=== Begin Enclosure ===

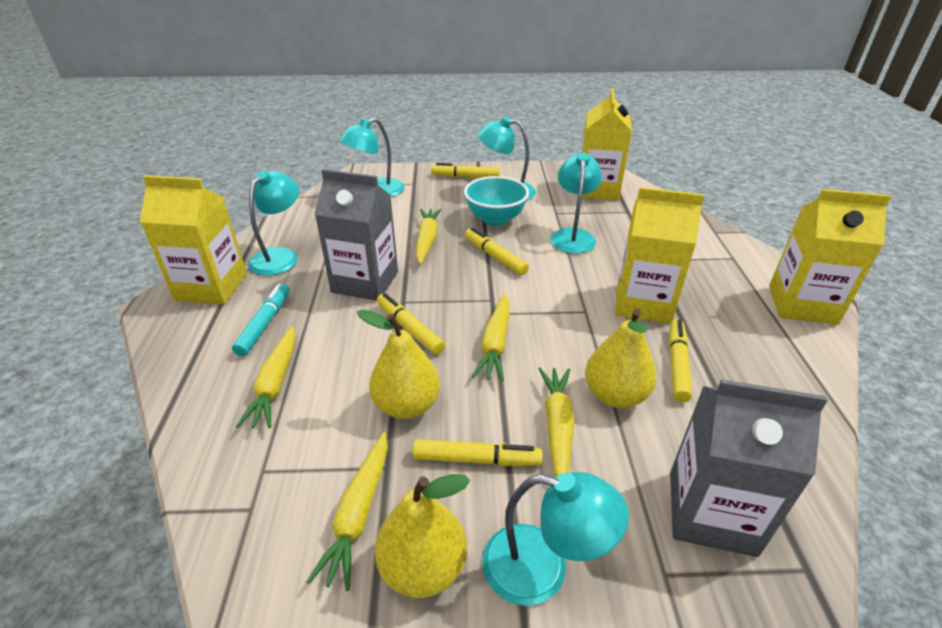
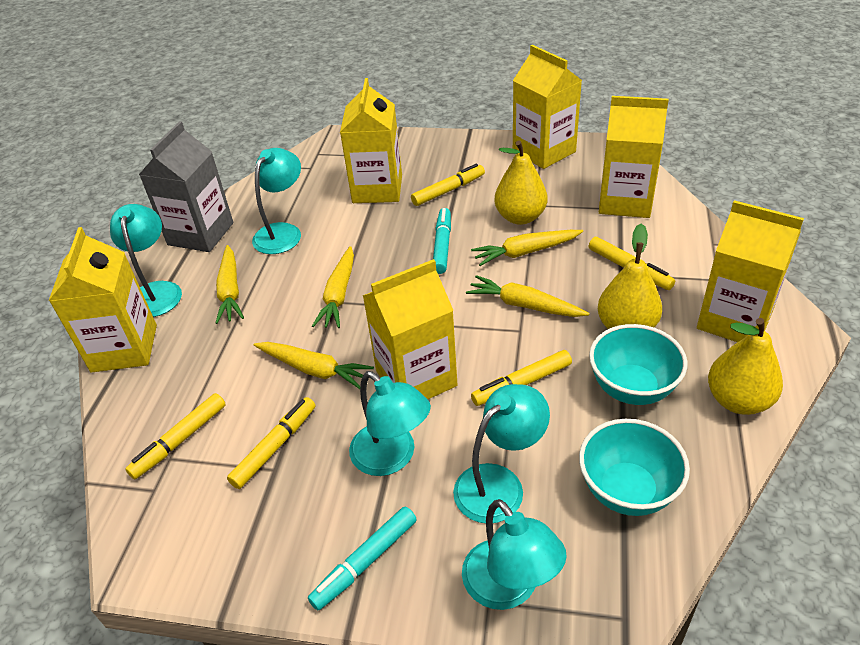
grey carton: 2 -> 1
turquoise bowl: 1 -> 2
turquoise marker: 1 -> 2
yellow carton: 4 -> 6

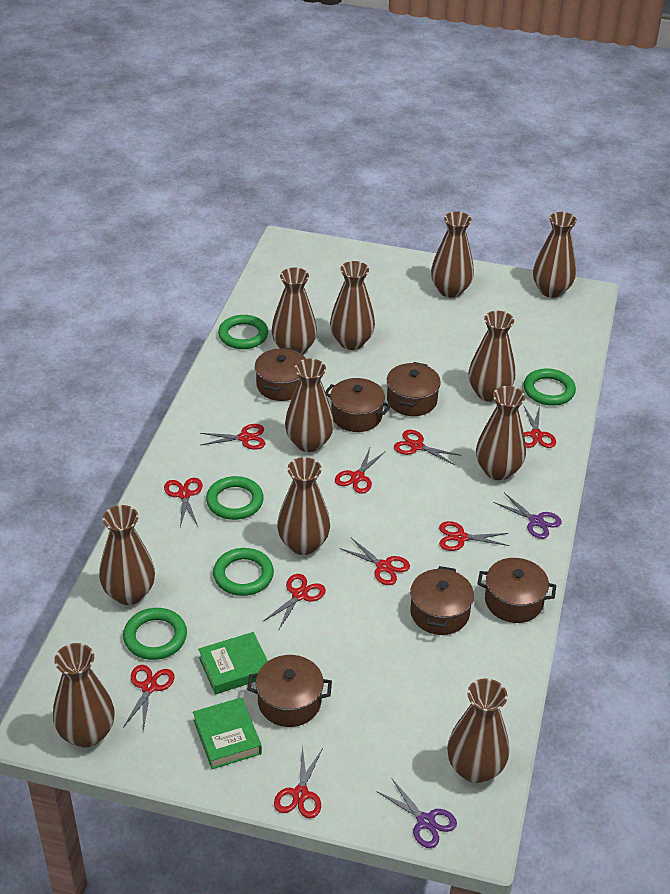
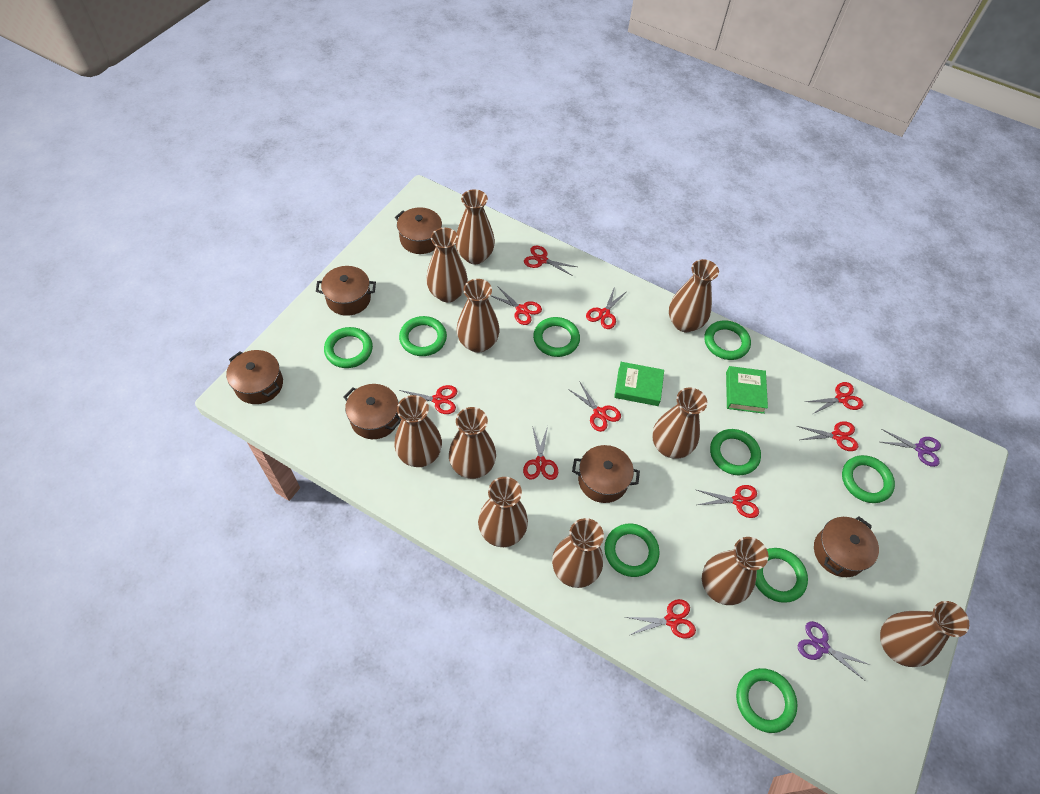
green ring: 5 -> 9

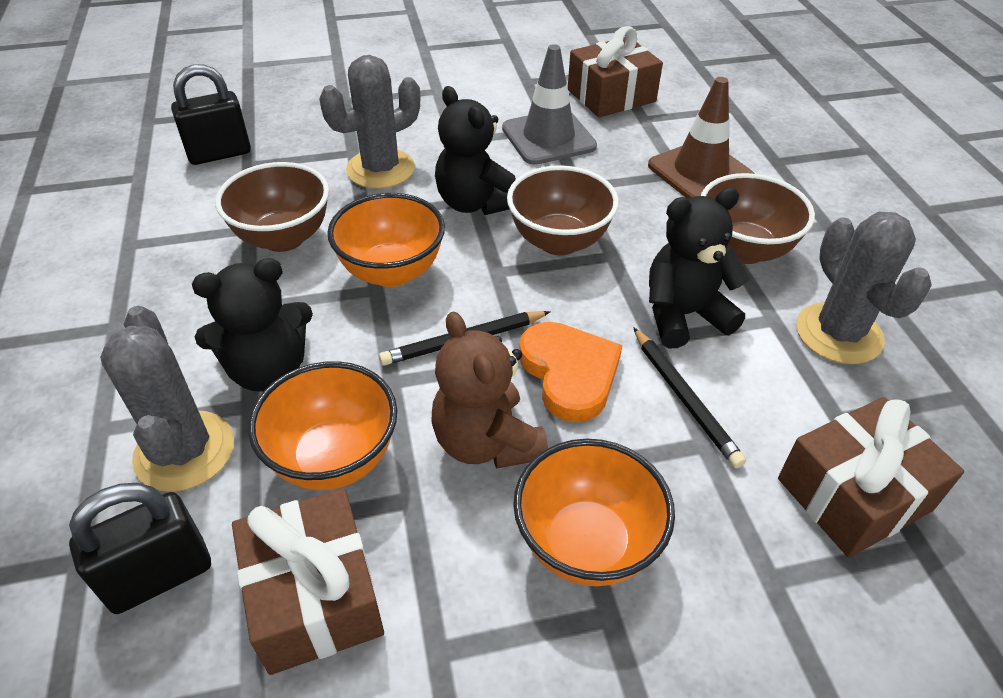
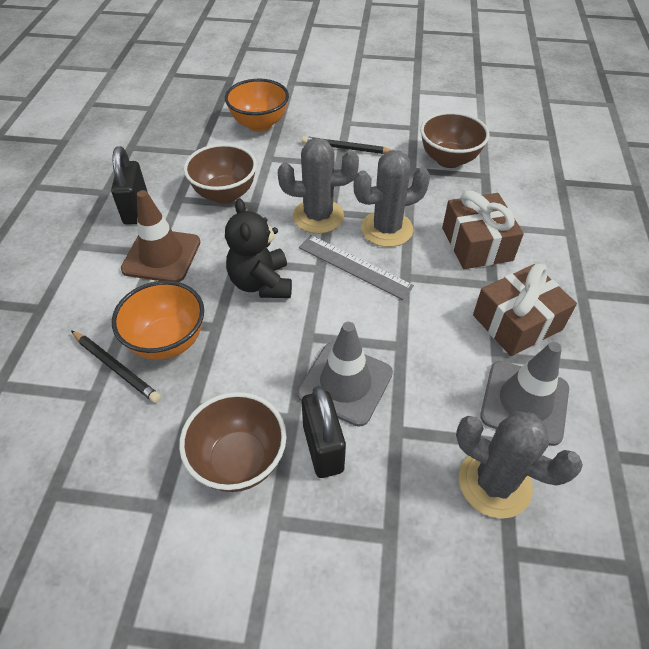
black teddy bear: 3 -> 1
brown gift: 3 -> 2
brown teddy bear: 1 -> 0
grey ruler: 0 -> 1
grey traffic cone: 1 -> 2
orange bowl: 3 -> 2
orange heart: 1 -> 0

=== End Enclosure ===

▶ **Prompt**: Every line above should be returned exactly; the pictures stay out.

▶ **Response box**:
grey carton: 2 -> 1
turquoise bowl: 1 -> 2
turquoise marker: 1 -> 2
yellow carton: 4 -> 6

green ring: 5 -> 9

black teddy bear: 3 -> 1
brown gift: 3 -> 2
brown teddy bear: 1 -> 0
grey ruler: 0 -> 1
grey traffic cone: 1 -> 2
orange bowl: 3 -> 2
orange heart: 1 -> 0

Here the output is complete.